This task calls for every line of the material to be output verbatim.

- [MATERIAL FOR THE TASK]
══════════

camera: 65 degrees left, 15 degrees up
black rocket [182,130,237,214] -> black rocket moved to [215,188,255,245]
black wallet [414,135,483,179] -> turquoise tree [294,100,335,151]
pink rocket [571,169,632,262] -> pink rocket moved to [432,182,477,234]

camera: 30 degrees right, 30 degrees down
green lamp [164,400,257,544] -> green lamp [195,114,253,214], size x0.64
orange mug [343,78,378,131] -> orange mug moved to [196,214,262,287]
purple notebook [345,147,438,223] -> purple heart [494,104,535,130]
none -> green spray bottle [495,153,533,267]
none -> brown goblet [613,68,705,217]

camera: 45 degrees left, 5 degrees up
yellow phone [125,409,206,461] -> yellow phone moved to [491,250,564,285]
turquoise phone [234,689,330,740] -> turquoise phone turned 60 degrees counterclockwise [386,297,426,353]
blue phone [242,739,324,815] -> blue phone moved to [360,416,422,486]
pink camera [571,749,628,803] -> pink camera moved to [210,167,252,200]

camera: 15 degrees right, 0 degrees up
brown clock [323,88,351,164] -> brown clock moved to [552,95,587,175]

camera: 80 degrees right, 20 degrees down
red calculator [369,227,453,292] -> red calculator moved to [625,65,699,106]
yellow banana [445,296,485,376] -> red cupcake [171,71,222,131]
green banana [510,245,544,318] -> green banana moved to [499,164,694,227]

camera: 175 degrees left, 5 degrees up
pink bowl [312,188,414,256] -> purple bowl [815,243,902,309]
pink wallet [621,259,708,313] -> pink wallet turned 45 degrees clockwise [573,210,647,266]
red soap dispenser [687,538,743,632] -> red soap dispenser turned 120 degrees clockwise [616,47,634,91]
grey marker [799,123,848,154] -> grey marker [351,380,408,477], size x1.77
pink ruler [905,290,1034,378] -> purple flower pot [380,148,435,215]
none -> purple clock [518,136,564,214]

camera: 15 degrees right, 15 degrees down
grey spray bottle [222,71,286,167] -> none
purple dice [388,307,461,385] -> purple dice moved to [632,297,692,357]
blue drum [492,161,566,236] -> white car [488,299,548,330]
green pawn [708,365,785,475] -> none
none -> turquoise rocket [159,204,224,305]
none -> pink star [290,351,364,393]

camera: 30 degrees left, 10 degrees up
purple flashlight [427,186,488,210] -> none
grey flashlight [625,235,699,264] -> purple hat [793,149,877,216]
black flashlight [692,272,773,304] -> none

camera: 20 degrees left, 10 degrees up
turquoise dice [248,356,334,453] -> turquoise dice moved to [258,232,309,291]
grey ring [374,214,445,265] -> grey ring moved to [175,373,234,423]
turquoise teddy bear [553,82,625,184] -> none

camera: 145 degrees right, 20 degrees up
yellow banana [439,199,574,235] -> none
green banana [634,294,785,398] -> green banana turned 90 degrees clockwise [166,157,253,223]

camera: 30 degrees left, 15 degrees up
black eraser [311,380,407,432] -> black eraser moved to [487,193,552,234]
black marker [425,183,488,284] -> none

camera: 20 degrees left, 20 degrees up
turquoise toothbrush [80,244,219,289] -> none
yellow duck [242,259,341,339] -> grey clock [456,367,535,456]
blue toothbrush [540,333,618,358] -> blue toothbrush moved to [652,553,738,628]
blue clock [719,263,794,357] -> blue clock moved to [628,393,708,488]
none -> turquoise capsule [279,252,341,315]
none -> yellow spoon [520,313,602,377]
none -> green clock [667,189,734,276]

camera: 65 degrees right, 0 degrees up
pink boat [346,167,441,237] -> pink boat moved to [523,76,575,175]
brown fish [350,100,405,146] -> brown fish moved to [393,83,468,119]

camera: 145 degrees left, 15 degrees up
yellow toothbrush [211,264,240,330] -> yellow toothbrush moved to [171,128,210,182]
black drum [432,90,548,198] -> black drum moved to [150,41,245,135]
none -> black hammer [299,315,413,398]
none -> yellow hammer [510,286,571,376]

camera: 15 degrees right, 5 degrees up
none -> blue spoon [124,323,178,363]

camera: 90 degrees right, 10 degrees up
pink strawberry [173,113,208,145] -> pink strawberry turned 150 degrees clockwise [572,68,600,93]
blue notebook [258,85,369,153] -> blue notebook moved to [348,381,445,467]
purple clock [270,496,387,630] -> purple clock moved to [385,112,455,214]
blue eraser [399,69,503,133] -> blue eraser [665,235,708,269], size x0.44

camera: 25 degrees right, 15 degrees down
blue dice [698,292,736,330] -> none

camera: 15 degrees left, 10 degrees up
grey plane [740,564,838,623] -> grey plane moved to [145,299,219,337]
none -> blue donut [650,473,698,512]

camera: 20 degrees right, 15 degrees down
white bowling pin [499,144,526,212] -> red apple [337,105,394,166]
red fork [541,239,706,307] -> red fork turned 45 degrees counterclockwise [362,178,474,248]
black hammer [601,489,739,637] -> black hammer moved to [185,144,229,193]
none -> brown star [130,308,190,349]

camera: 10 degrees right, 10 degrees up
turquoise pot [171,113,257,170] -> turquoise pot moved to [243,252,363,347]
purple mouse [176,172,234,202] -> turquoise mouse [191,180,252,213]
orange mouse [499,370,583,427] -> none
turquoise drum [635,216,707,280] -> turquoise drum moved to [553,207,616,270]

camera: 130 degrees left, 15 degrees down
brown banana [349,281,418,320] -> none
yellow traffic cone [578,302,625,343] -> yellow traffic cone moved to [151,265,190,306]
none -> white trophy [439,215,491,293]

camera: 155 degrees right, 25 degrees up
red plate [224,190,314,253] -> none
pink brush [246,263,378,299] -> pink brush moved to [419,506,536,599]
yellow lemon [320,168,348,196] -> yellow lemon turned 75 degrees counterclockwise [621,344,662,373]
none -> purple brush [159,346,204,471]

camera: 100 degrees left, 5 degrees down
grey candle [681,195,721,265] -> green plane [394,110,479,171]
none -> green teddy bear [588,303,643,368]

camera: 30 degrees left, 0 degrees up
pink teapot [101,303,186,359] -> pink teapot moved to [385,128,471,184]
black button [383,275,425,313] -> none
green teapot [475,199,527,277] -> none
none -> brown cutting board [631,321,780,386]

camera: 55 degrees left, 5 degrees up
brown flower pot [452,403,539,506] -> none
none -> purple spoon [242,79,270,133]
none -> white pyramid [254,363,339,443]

══════════

- [EXPECTED ANSWER]
camera: 65 degrees left, 15 degrees up
black rocket [182,130,237,214] -> black rocket moved to [215,188,255,245]
black wallet [414,135,483,179] -> turquoise tree [294,100,335,151]
pink rocket [571,169,632,262] -> pink rocket moved to [432,182,477,234]

camera: 30 degrees right, 30 degrees down
green lamp [164,400,257,544] -> green lamp [195,114,253,214], size x0.64
orange mug [343,78,378,131] -> orange mug moved to [196,214,262,287]
purple notebook [345,147,438,223] -> purple heart [494,104,535,130]
none -> green spray bottle [495,153,533,267]
none -> brown goblet [613,68,705,217]

camera: 45 degrees left, 5 degrees up
yellow phone [125,409,206,461] -> yellow phone moved to [491,250,564,285]
turquoise phone [234,689,330,740] -> turquoise phone turned 60 degrees counterclockwise [386,297,426,353]
blue phone [242,739,324,815] -> blue phone moved to [360,416,422,486]
pink camera [571,749,628,803] -> pink camera moved to [210,167,252,200]

camera: 15 degrees right, 0 degrees up
brown clock [323,88,351,164] -> brown clock moved to [552,95,587,175]

camera: 80 degrees right, 20 degrees down
red calculator [369,227,453,292] -> red calculator moved to [625,65,699,106]
yellow banana [445,296,485,376] -> red cupcake [171,71,222,131]
green banana [510,245,544,318] -> green banana moved to [499,164,694,227]

camera: 175 degrees left, 5 degrees up
pink bowl [312,188,414,256] -> purple bowl [815,243,902,309]
pink wallet [621,259,708,313] -> pink wallet turned 45 degrees clockwise [573,210,647,266]
red soap dispenser [687,538,743,632] -> red soap dispenser turned 120 degrees clockwise [616,47,634,91]
grey marker [799,123,848,154] -> grey marker [351,380,408,477], size x1.77
pink ruler [905,290,1034,378] -> purple flower pot [380,148,435,215]
none -> purple clock [518,136,564,214]

camera: 15 degrees right, 15 degrees down
grey spray bottle [222,71,286,167] -> none
purple dice [388,307,461,385] -> purple dice moved to [632,297,692,357]
blue drum [492,161,566,236] -> white car [488,299,548,330]
green pawn [708,365,785,475] -> none
none -> turquoise rocket [159,204,224,305]
none -> pink star [290,351,364,393]

camera: 30 degrees left, 10 degrees up
purple flashlight [427,186,488,210] -> none
grey flashlight [625,235,699,264] -> purple hat [793,149,877,216]
black flashlight [692,272,773,304] -> none

camera: 20 degrees left, 10 degrees up
turquoise dice [248,356,334,453] -> turquoise dice moved to [258,232,309,291]
grey ring [374,214,445,265] -> grey ring moved to [175,373,234,423]
turquoise teddy bear [553,82,625,184] -> none

camera: 145 degrees right, 20 degrees up
yellow banana [439,199,574,235] -> none
green banana [634,294,785,398] -> green banana turned 90 degrees clockwise [166,157,253,223]

camera: 30 degrees left, 15 degrees up
black eraser [311,380,407,432] -> black eraser moved to [487,193,552,234]
black marker [425,183,488,284] -> none

camera: 20 degrees left, 20 degrees up
turquoise toothbrush [80,244,219,289] -> none
yellow duck [242,259,341,339] -> grey clock [456,367,535,456]
blue toothbrush [540,333,618,358] -> blue toothbrush moved to [652,553,738,628]
blue clock [719,263,794,357] -> blue clock moved to [628,393,708,488]
none -> turquoise capsule [279,252,341,315]
none -> yellow spoon [520,313,602,377]
none -> green clock [667,189,734,276]

camera: 65 degrees right, 0 degrees up
pink boat [346,167,441,237] -> pink boat moved to [523,76,575,175]
brown fish [350,100,405,146] -> brown fish moved to [393,83,468,119]

camera: 145 degrees left, 15 degrees up
yellow toothbrush [211,264,240,330] -> yellow toothbrush moved to [171,128,210,182]
black drum [432,90,548,198] -> black drum moved to [150,41,245,135]
none -> black hammer [299,315,413,398]
none -> yellow hammer [510,286,571,376]

camera: 15 degrees right, 5 degrees up
none -> blue spoon [124,323,178,363]

camera: 90 degrees right, 10 degrees up
pink strawberry [173,113,208,145] -> pink strawberry turned 150 degrees clockwise [572,68,600,93]
blue notebook [258,85,369,153] -> blue notebook moved to [348,381,445,467]
purple clock [270,496,387,630] -> purple clock moved to [385,112,455,214]
blue eraser [399,69,503,133] -> blue eraser [665,235,708,269], size x0.44

camera: 25 degrees right, 15 degrees down
blue dice [698,292,736,330] -> none

camera: 15 degrees left, 10 degrees up
grey plane [740,564,838,623] -> grey plane moved to [145,299,219,337]
none -> blue donut [650,473,698,512]

camera: 20 degrees right, 15 degrees down
white bowling pin [499,144,526,212] -> red apple [337,105,394,166]
red fork [541,239,706,307] -> red fork turned 45 degrees counterclockwise [362,178,474,248]
black hammer [601,489,739,637] -> black hammer moved to [185,144,229,193]
none -> brown star [130,308,190,349]

camera: 10 degrees right, 10 degrees up
turquoise pot [171,113,257,170] -> turquoise pot moved to [243,252,363,347]
purple mouse [176,172,234,202] -> turquoise mouse [191,180,252,213]
orange mouse [499,370,583,427] -> none
turquoise drum [635,216,707,280] -> turquoise drum moved to [553,207,616,270]

camera: 130 degrees left, 15 degrees down
brown banana [349,281,418,320] -> none
yellow traffic cone [578,302,625,343] -> yellow traffic cone moved to [151,265,190,306]
none -> white trophy [439,215,491,293]

camera: 155 degrees right, 25 degrees up
red plate [224,190,314,253] -> none
pink brush [246,263,378,299] -> pink brush moved to [419,506,536,599]
yellow lemon [320,168,348,196] -> yellow lemon turned 75 degrees counterclockwise [621,344,662,373]
none -> purple brush [159,346,204,471]

camera: 100 degrees left, 5 degrees down
grey candle [681,195,721,265] -> green plane [394,110,479,171]
none -> green teddy bear [588,303,643,368]

camera: 30 degrees left, 0 degrees up
pink teapot [101,303,186,359] -> pink teapot moved to [385,128,471,184]
black button [383,275,425,313] -> none
green teapot [475,199,527,277] -> none
none -> brown cutting board [631,321,780,386]

camera: 55 degrees left, 5 degrees up
brown flower pot [452,403,539,506] -> none
none -> purple spoon [242,79,270,133]
none -> white pyramid [254,363,339,443]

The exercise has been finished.